--- Start Data section ---
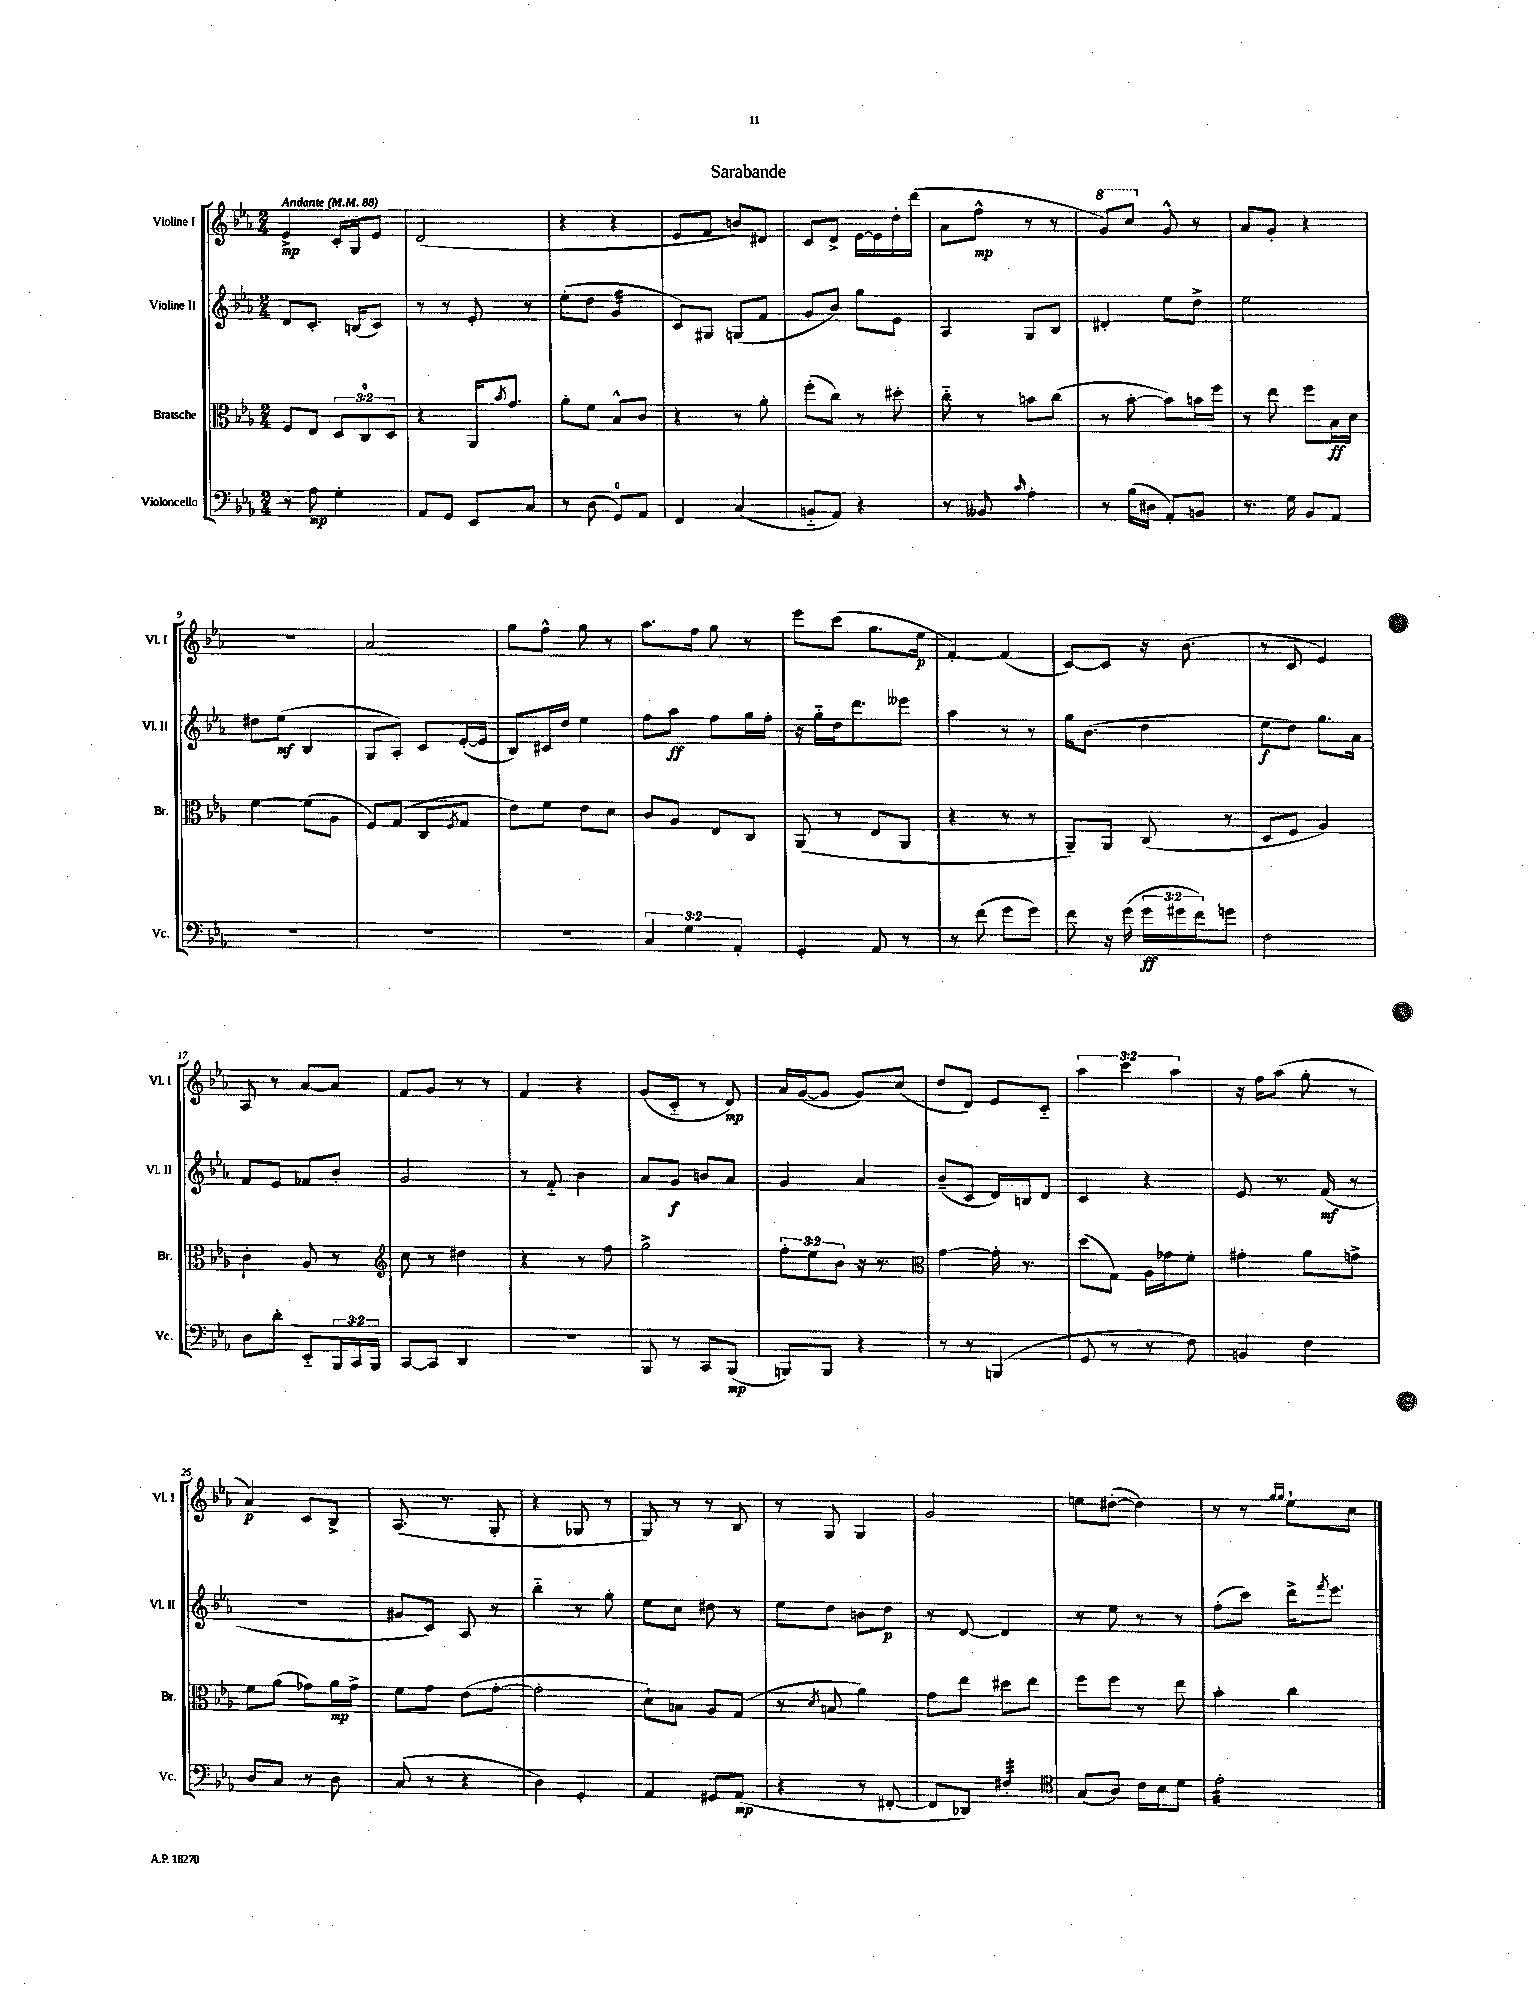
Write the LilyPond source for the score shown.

\header { title = "Sarabande" }
<<
\new StaffGroup <<
\new Staff = "s0" \with { instrumentName = "Violine I" shortInstrumentName = "Vl. I" } {
    \clef treble \key ees \major \numericTimeSignature \time 2/4 \override Staff.TupletNumber.text = #tuplet-number::calc-fraction-text \tempo "Andante" 4 = 88
    ees'4->\mp c'16-. g16 ees'8 |
    d'2( |
    r4 r4 |
    ees'8 f'8 b'8) dis'8 |
    c'8 d'8-> ees'16~ ees'16 d''16-. d'''16( |
    aes'8 f''8-^\mp r8 r8 |
    \ottava #1 g''8) c'''8 \ottava #0 g'8-^ r8 |
    aes'8 g'8-. r4 |
    r2 |
    aes'2 |
    g''8 f''8-^ g''8 r8 |
    aes''8. f''16 g''8 r8 |
    ees'''8 c'''8( g''8. ees''16\p |
    f'4~-.) f'4( |
    c'8~) c'8 r16 bes'8.( |
    r8 c'8 ees'4) |
    aes8 r8 aes'8~ aes'8 |
    f'8 g'8 r8 r8 |
    f'4 r4 |
    g'8( c'8-_ r8 d'8\mp) |
    aes'16 g'16~( g'8 g'8) c''8( |
    d''8 d'8) ees'8 c'8-_ |
    \tuplet 3/2 { aes''4 c'''4 aes''4 } |
    r16 f''16 aes''8( g''8-. r8 |
    aes'4\p) c'8 bes8-> |
    aes8.( r8. g8-. |
    r4 ges8 r8 |
    g8) r8 r8 bes8 |
    r8 g8 g4 |
    g'2 |
    e''8 dis''8~-.( dis''4) |
    r8 r8 \grace { g''16 g''16 } ees''8-! c''8 \bar "|." |
}
\new Staff = "s1" \with { instrumentName = "Violine II" shortInstrumentName = "Vl. II" } {
    \clef treble \key ees \major \numericTimeSignature \time 2/4
    d'8 c'8.-. b16( c'8) |
    r8 r8 ees'8-. r8 |
    ees''8-.( d''8 g'4:32 |
    c'8) gis8 g8( f'8 |
    g'8 bes'8) g''8 ees'8 |
    aes4 g8 bes8 |
    dis'4-. ees''8 d''8-> |
    ees''2 |
    dis''8 ees''8\mf( bes4 |
    g8 aes8-.) c'8 ees'16~-.( ees'16 |
    bes8) cis'16 d''16 ees''4 |
    f''8 aes''8\ff f''8 g''16 f''16-. |
    r16 g''16-_ d''16 d'''8. eeses'''8 |
    aes''4 r8 r8 |
    g''16 bes'8.( d''4 |
    ees''8\f d''8) g''8. aes'16 |
    f'8 ees'8 fes'8 bes'8-. |
    g'2 |
    r8 f'8-_ bes'4 |
    aes'8 g'8\f b'8 aes'8 |
    g'4 aes'4 |
    bes'8--( c'8 d'16) b16 d'8 |
    c'4 r4 |
    ees'8 r8. f'16\mf( r8 |
    R2 |
    gis'8 c'8) aes8 r8 |
    bes''4-_ r8 g''8-. |
    ees''8 c''8 dis''8 r8 |
    ees''8 d''8 b'8 d''8\p |
    r8 d'8~ d'4 |
    r8 ees''8 r8 r8 |
    f''8-.( c'''8) d'''16-> \acciaccatura { f'''8 } ees'''8. \bar "|." |
}
\new Staff = "s2" \with { instrumentName = "Bratsche" shortInstrumentName = "Br." } {
    \clef alto \key ees \major \numericTimeSignature \time 2/4 \override Staff.TupletNumber.text = #tuplet-number::calc-fraction-text
    f8 ees8 \tuplet 3/2 { d8 c8-0 d8 } |
    r4 aes,16 \acciaccatura { bes'8 } g'8. |
    aes'8-. f'8 bes8-^ c'8 |
    r4 r8 aes'8-. |
    f''8-.( c''8) r8 dis''8-. |
    c''8-_ r8 b'8 c''8( |
    r8 bes'8~-. bes'8) b'16 f''16 |
    r8 ees''8 f''8 bes16\ff d'16 |
    f'4~ f'8( aes8 |
    f8) g8( c8 \acciaccatura { f8 } g8 |
    ees'8) f'8 ees'8 d'8 |
    c'8 aes8 ees8 c8 |
    aes,8( r8 ees8 aes,8 |
    r4 r8 r8 |
    aes,8--) aes,8 c8( r8 |
    d8 f8 aes4) |
    c'4-. aes8 r8 |
    \clef treble c''8 r8 dis''4 |
    r4 r8 f''8 |
    g''2-> |
    \tuplet 3/2 { f''8-. ees''8 bes'8 } r16 r8. |
    \clef alto g'4~ g'16-. r8. |
    d''8( g8) aes16 ges'16 f'8-. |
    gis'4-. aes'8 g'8-> |
    f'8 aes'8( ges'8) aes'16\mp ges'16-> |
    f'8 g'8 ees'8( g'8~-. |
    g'2-. |
    d'8-!) b8 aes8 g8( |
    r8 \acciaccatura { d'8 } b8 aes'4) |
    g'8 ees''8 dis''8 ees''8 |
    f''8 f''8 r8 ees''8 |
    bes'4-. c''4 \bar "|." |
}
\new Staff = "s3" \with { instrumentName = "Violoncello" shortInstrumentName = "Vc." } {
    \clef bass \key ees \major \numericTimeSignature \time 2/4 \override Staff.TupletNumber.text = #tuplet-number::calc-fraction-text
    r8 aes8\mp g4-. |
    aes,8 g,8 ees,8 c8 |
    r8 d8( g,8-0) aes,8 |
    f,4 c4( |
    b,8-_ aes,8) r4 |
    r8 beses,8 \grace { c'16 } aes4-. |
    r8 bes16( dis16 aes,8-.) b,8 |
    r8. g16 bes,8 aes,8 |
    R2 |
    R2 |
    R2 |
    \tuplet 3/2 { c4 g4 aes,4-. } |
    g,4-. aes,8 r8 |
    r8 f'8( g'8 g'8) |
    f'8 r16 g'16( \tuplet 3/2 { g'16\ff gis'16 f'16) } g'8 |
    f2 |
    d8 d'8-. ees,8-_ \tuplet 3/2 { bes,,16 c,16 bes,,16 } |
    c,8~ c,8 d,4 |
    R2 |
    bes,,8 r8 c,8 bes,,8\mp( |
    b,,8) b,,8 r4 |
    r8 r8 b,,4( |
    g,8 r8 r8 f8) |
    b,4 f4 |
    d8 c8 r8 d8 |
    c8( r8 r4 |
    d4) g,4-. |
    aes,4 gis,8 aes,8\mp( |
    r4 r8 fis,8~-. |
    fis,8 des,8) \clef tenor fis4:32-. |
    g8( aes8) c'16 bes16 d'8 |
    ees'2:32-. \bar "|." |
}
>>
>>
--- End Data section ---
**Objective:** Collect every line in the rows above that contains the string "time", and note that case counts.

**Task result:**
    \clef treble \key ees \major \numericTimeSignature \time 2/4 \override Staff.TupletNumber.text = #tuplet-number::calc-fraction-text \tempo "Andante" 4 = 88
    \clef treble \key ees \major \numericTimeSignature \time 2/4
    \clef alto \key ees \major \numericTimeSignature \time 2/4 \override Staff.TupletNumber.text = #tuplet-number::calc-fraction-text
    \clef bass \key ees \major \numericTimeSignature \time 2/4 \override Staff.TupletNumber.text = #tuplet-number::calc-fraction-text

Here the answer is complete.